## TASK INSTRUCTIONS
The records below hold pictures; please leave those out and retype the rest exactly.

==============================

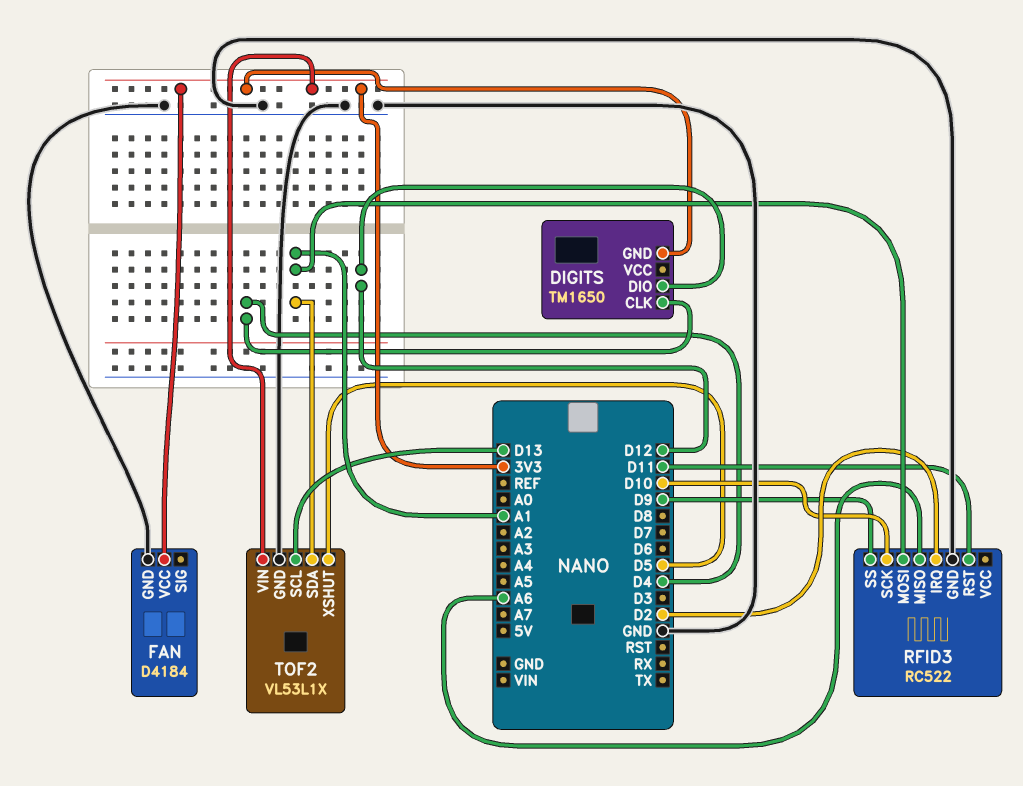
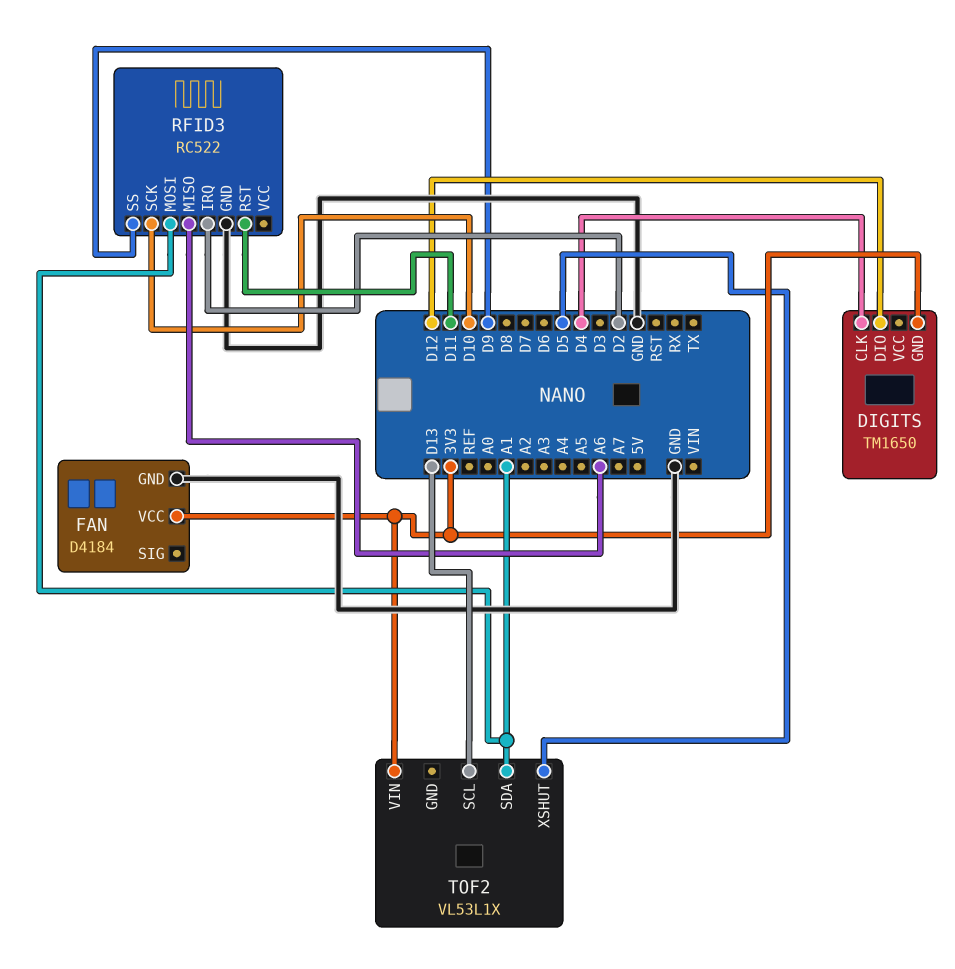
TOF2 pin GND: GND -> none

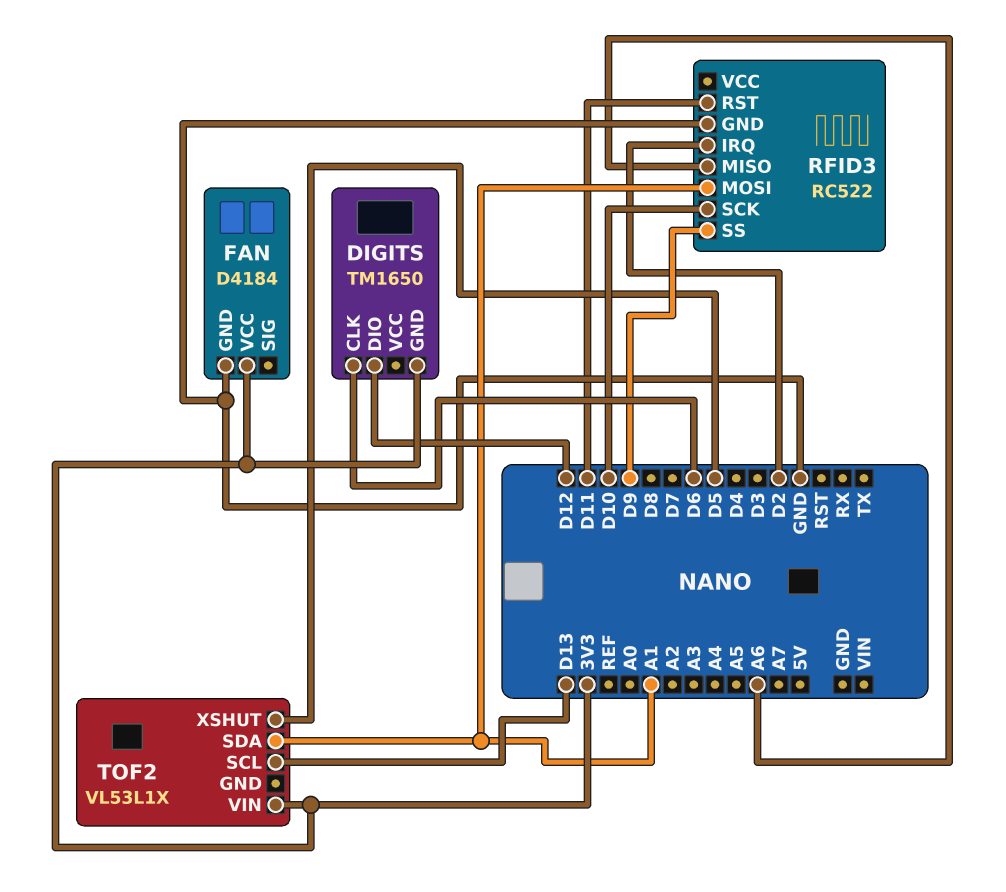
DIGITS pin CLK: D4 -> D6

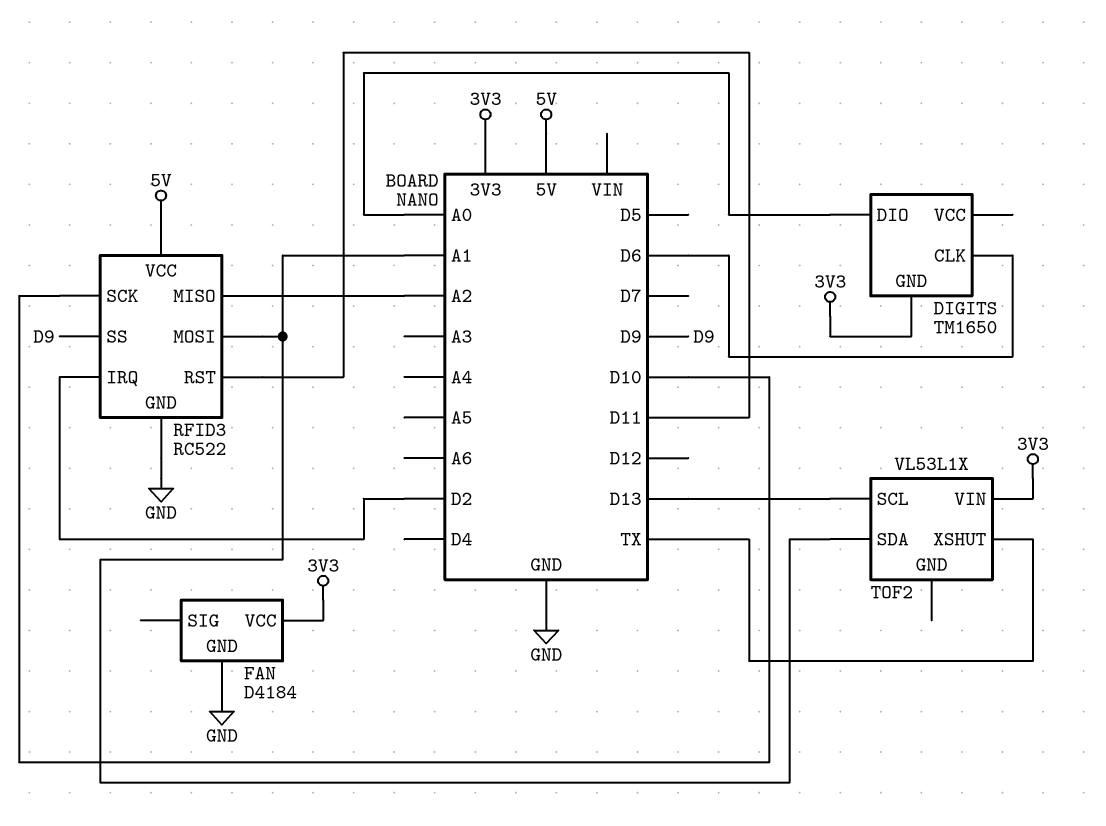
DIGITS pin DIO: D12 -> A0
RFID3 pin MISO: A6 -> A2
RFID3 pin VCC: none -> 5V
TOF2 pin XSHUT: D5 -> TX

==============================

## ANSWER SECTION
TOF2 pin GND: GND -> none

DIGITS pin CLK: D4 -> D6

DIGITS pin DIO: D12 -> A0
RFID3 pin MISO: A6 -> A2
RFID3 pin VCC: none -> 5V
TOF2 pin XSHUT: D5 -> TX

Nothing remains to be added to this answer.